#### TASK DESCRIPTION
An exact transcript of the records is what this task asks for.

(Dataset excerpts)

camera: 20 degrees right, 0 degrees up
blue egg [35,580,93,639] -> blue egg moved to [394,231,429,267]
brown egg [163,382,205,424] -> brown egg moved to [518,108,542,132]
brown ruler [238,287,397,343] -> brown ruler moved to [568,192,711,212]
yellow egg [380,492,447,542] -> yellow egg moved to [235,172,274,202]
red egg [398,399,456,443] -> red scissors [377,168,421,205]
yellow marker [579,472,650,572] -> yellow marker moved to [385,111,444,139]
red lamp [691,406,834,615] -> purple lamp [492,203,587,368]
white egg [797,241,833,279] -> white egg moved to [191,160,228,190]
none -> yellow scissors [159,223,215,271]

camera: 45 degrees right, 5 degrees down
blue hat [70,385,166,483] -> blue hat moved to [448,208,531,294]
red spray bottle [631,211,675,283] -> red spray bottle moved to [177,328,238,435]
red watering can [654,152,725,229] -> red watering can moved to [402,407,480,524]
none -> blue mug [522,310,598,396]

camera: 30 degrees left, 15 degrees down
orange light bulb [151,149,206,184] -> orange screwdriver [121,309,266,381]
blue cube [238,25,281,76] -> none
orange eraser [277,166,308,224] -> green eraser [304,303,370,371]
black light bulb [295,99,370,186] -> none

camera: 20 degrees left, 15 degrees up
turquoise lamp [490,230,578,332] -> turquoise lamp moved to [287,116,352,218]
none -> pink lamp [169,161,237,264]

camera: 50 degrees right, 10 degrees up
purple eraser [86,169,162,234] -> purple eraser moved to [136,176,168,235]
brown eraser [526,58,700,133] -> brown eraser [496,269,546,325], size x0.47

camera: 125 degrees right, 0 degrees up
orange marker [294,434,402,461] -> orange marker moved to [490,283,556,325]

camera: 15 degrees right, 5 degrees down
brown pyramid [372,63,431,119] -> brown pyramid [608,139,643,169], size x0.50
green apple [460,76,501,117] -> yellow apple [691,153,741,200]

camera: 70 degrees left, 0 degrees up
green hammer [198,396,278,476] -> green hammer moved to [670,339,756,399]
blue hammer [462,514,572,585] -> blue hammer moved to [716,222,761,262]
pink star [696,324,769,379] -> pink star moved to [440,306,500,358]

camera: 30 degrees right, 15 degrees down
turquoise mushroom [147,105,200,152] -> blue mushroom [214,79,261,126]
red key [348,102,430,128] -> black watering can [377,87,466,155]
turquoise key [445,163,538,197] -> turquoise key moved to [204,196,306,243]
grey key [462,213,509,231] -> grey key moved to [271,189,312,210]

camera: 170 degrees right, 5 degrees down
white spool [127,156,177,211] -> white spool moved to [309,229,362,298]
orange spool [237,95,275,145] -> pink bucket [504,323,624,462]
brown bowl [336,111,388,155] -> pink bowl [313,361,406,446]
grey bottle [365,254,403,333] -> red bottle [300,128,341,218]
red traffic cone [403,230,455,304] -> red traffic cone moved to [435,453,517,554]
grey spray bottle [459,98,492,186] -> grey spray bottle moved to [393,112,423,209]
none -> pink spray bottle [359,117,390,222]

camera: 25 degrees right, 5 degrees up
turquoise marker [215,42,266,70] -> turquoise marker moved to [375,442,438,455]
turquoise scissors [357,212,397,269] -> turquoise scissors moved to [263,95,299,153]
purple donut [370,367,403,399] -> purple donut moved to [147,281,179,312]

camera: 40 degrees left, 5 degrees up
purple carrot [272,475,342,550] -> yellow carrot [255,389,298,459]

#### ANSWER TO THIS EXERCISE
camera: 20 degrees right, 0 degrees up
blue egg [35,580,93,639] -> blue egg moved to [394,231,429,267]
brown egg [163,382,205,424] -> brown egg moved to [518,108,542,132]
brown ruler [238,287,397,343] -> brown ruler moved to [568,192,711,212]
yellow egg [380,492,447,542] -> yellow egg moved to [235,172,274,202]
red egg [398,399,456,443] -> red scissors [377,168,421,205]
yellow marker [579,472,650,572] -> yellow marker moved to [385,111,444,139]
red lamp [691,406,834,615] -> purple lamp [492,203,587,368]
white egg [797,241,833,279] -> white egg moved to [191,160,228,190]
none -> yellow scissors [159,223,215,271]

camera: 45 degrees right, 5 degrees down
blue hat [70,385,166,483] -> blue hat moved to [448,208,531,294]
red spray bottle [631,211,675,283] -> red spray bottle moved to [177,328,238,435]
red watering can [654,152,725,229] -> red watering can moved to [402,407,480,524]
none -> blue mug [522,310,598,396]

camera: 30 degrees left, 15 degrees down
orange light bulb [151,149,206,184] -> orange screwdriver [121,309,266,381]
blue cube [238,25,281,76] -> none
orange eraser [277,166,308,224] -> green eraser [304,303,370,371]
black light bulb [295,99,370,186] -> none

camera: 20 degrees left, 15 degrees up
turquoise lamp [490,230,578,332] -> turquoise lamp moved to [287,116,352,218]
none -> pink lamp [169,161,237,264]

camera: 50 degrees right, 10 degrees up
purple eraser [86,169,162,234] -> purple eraser moved to [136,176,168,235]
brown eraser [526,58,700,133] -> brown eraser [496,269,546,325], size x0.47

camera: 125 degrees right, 0 degrees up
orange marker [294,434,402,461] -> orange marker moved to [490,283,556,325]

camera: 15 degrees right, 5 degrees down
brown pyramid [372,63,431,119] -> brown pyramid [608,139,643,169], size x0.50
green apple [460,76,501,117] -> yellow apple [691,153,741,200]

camera: 70 degrees left, 0 degrees up
green hammer [198,396,278,476] -> green hammer moved to [670,339,756,399]
blue hammer [462,514,572,585] -> blue hammer moved to [716,222,761,262]
pink star [696,324,769,379] -> pink star moved to [440,306,500,358]

camera: 30 degrees right, 15 degrees down
turquoise mushroom [147,105,200,152] -> blue mushroom [214,79,261,126]
red key [348,102,430,128] -> black watering can [377,87,466,155]
turquoise key [445,163,538,197] -> turquoise key moved to [204,196,306,243]
grey key [462,213,509,231] -> grey key moved to [271,189,312,210]

camera: 170 degrees right, 5 degrees down
white spool [127,156,177,211] -> white spool moved to [309,229,362,298]
orange spool [237,95,275,145] -> pink bucket [504,323,624,462]
brown bowl [336,111,388,155] -> pink bowl [313,361,406,446]
grey bottle [365,254,403,333] -> red bottle [300,128,341,218]
red traffic cone [403,230,455,304] -> red traffic cone moved to [435,453,517,554]
grey spray bottle [459,98,492,186] -> grey spray bottle moved to [393,112,423,209]
none -> pink spray bottle [359,117,390,222]

camera: 25 degrees right, 5 degrees up
turquoise marker [215,42,266,70] -> turquoise marker moved to [375,442,438,455]
turquoise scissors [357,212,397,269] -> turquoise scissors moved to [263,95,299,153]
purple donut [370,367,403,399] -> purple donut moved to [147,281,179,312]

camera: 40 degrees left, 5 degrees up
purple carrot [272,475,342,550] -> yellow carrot [255,389,298,459]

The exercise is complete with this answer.